* [Problem to solve]
Please find each line in the material below that contains the string "kern" and copy those lines out in full.

○ ○ ○ ○ ○

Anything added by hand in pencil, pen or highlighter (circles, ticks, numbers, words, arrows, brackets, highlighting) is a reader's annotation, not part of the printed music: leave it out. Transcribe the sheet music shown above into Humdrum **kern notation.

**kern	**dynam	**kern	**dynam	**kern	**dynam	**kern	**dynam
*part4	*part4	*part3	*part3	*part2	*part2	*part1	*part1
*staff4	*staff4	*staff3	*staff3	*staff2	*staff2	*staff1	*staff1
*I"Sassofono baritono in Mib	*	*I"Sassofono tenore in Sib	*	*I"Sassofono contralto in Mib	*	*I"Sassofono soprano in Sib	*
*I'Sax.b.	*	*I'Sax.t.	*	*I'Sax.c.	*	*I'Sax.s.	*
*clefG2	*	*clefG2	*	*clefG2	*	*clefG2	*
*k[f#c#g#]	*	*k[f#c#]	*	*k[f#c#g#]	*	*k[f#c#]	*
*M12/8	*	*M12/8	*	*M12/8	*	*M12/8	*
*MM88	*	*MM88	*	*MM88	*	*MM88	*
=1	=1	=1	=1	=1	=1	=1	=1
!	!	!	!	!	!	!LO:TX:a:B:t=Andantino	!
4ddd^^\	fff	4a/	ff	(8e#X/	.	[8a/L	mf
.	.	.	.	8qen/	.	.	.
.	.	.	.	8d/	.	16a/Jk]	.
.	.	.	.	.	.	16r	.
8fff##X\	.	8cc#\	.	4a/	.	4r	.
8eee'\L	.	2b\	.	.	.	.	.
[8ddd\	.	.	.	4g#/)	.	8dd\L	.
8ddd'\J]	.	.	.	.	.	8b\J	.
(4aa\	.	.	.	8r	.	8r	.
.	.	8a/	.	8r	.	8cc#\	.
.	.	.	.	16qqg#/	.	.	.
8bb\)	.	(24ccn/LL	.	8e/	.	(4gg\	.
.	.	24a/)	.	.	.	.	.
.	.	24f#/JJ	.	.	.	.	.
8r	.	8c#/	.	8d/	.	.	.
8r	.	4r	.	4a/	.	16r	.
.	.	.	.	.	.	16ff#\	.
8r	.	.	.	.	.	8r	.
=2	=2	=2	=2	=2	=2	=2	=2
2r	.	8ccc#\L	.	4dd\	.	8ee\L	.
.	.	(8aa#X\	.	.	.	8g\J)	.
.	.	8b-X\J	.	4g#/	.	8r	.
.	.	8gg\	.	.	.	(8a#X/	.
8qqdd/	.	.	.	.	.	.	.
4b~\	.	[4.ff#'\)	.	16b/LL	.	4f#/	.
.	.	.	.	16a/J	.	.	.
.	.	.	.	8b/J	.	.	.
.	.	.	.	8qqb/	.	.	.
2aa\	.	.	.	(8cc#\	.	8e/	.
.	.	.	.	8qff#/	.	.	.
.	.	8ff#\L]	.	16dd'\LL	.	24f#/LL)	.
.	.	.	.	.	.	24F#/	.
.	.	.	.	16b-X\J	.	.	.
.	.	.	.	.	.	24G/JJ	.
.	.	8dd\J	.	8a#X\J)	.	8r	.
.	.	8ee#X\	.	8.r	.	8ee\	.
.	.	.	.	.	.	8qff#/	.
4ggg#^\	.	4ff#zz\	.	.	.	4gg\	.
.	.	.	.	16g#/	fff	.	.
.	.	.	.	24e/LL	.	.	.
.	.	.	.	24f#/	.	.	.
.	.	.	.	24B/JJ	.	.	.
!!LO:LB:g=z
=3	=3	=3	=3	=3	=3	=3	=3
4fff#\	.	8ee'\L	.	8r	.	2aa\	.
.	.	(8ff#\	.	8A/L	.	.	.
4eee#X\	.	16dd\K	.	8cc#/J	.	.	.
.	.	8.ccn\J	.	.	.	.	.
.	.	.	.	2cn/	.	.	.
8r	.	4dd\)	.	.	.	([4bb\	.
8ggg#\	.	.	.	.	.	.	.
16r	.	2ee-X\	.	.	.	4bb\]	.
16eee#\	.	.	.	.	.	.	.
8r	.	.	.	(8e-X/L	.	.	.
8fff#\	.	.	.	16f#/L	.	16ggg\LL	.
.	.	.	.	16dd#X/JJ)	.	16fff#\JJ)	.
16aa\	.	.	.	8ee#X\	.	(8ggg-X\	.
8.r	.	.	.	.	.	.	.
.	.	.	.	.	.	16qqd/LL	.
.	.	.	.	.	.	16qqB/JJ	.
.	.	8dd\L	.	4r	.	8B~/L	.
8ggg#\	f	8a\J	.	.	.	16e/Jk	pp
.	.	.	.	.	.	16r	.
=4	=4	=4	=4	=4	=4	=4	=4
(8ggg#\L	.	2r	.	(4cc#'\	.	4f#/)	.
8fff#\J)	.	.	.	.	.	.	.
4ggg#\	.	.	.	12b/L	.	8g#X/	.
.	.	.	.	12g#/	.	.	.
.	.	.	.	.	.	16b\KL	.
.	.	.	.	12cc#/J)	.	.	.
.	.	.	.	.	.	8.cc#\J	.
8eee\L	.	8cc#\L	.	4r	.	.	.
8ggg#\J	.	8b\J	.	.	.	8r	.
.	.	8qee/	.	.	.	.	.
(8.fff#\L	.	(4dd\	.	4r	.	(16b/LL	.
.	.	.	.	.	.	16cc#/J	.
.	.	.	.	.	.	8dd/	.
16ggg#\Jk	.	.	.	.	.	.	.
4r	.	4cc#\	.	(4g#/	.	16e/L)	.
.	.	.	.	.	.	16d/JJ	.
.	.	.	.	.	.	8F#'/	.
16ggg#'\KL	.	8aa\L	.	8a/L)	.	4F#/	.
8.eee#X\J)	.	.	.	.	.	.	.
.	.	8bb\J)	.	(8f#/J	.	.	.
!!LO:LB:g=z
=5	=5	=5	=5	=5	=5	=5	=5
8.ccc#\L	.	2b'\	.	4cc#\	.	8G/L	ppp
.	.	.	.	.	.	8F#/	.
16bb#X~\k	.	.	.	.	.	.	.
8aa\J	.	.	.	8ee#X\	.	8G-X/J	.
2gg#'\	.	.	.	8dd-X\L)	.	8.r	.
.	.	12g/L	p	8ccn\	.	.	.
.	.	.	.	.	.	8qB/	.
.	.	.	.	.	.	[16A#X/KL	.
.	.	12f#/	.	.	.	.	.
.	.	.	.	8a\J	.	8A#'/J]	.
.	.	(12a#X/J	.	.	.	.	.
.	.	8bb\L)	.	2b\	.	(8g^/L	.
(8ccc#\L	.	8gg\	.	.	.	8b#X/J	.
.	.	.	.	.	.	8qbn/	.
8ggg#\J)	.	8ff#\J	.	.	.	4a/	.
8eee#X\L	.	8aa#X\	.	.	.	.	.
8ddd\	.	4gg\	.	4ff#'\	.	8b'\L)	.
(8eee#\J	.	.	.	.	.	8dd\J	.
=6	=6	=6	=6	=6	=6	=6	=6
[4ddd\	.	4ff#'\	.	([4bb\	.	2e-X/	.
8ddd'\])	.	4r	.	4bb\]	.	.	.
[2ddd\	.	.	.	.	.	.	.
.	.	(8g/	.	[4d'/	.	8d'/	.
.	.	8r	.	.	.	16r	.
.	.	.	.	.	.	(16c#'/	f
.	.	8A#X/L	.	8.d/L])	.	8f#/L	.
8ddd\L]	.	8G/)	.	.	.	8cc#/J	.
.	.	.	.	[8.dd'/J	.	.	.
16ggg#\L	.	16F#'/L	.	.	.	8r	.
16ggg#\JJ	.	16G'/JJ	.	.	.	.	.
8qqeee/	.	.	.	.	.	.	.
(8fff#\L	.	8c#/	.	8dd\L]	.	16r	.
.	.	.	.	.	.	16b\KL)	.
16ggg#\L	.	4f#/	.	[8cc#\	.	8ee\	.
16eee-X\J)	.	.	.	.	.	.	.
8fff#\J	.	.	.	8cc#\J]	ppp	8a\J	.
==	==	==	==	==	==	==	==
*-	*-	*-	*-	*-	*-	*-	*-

○ ○ ○ ○ ○

* [In response]
Anything added by hand in pencil, pen or highlighter (circles, ticks, numbers, words, arrows, brackets, highlighting) is a reader's annotation, not part of the printed music: leave it out. Transcribe the sheet music shown above into Humdrum **kern notation.
**kern	**dynam	**kern	**dynam	**kern	**dynam	**kern	**dynam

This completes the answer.